• _DATASET SECTION_
[Start of Attachment]

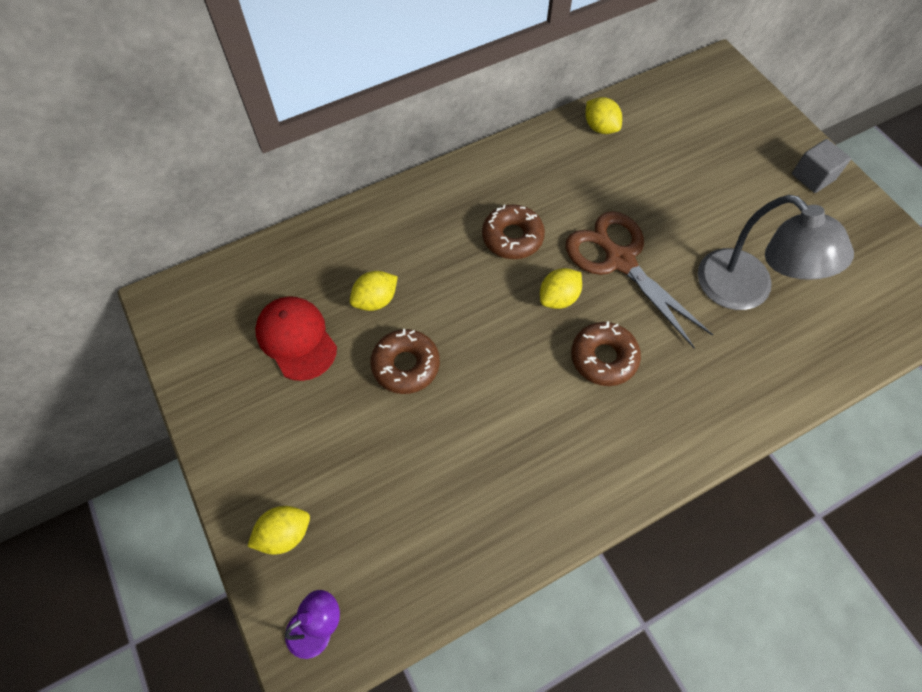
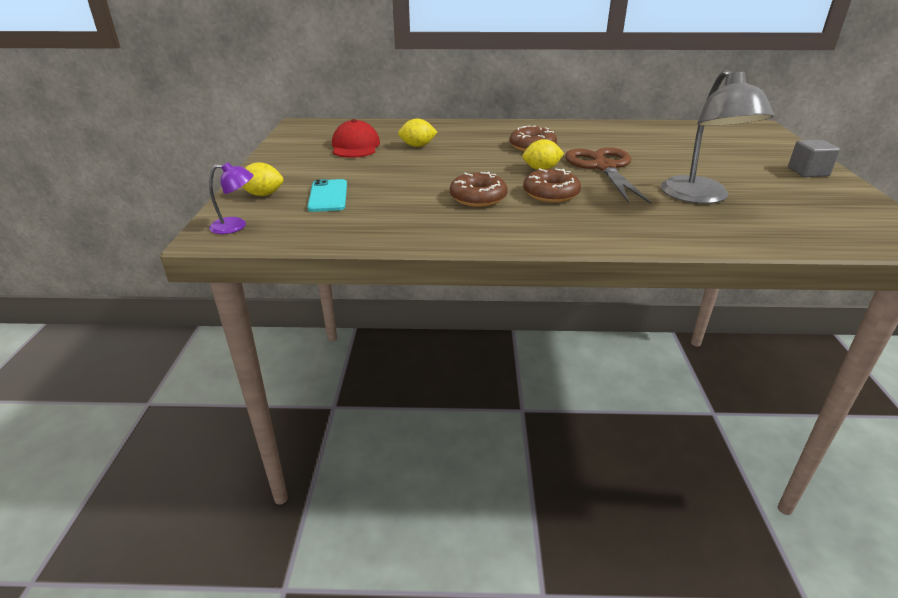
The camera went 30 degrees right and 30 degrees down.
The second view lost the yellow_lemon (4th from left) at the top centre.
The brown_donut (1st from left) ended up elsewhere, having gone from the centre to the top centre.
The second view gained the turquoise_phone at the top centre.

[End of Attachment]

Pictures stay out. Everything else in the listing gets printed exactly.

• _OUTPUT OF THE TASK_
The camera went 30 degrees right and 30 degrees down.
The second view lost the yellow_lemon (4th from left) at the top centre.
The brown_donut (1st from left) ended up elsewhere, having gone from the centre to the top centre.
The second view gained the turquoise_phone at the top centre.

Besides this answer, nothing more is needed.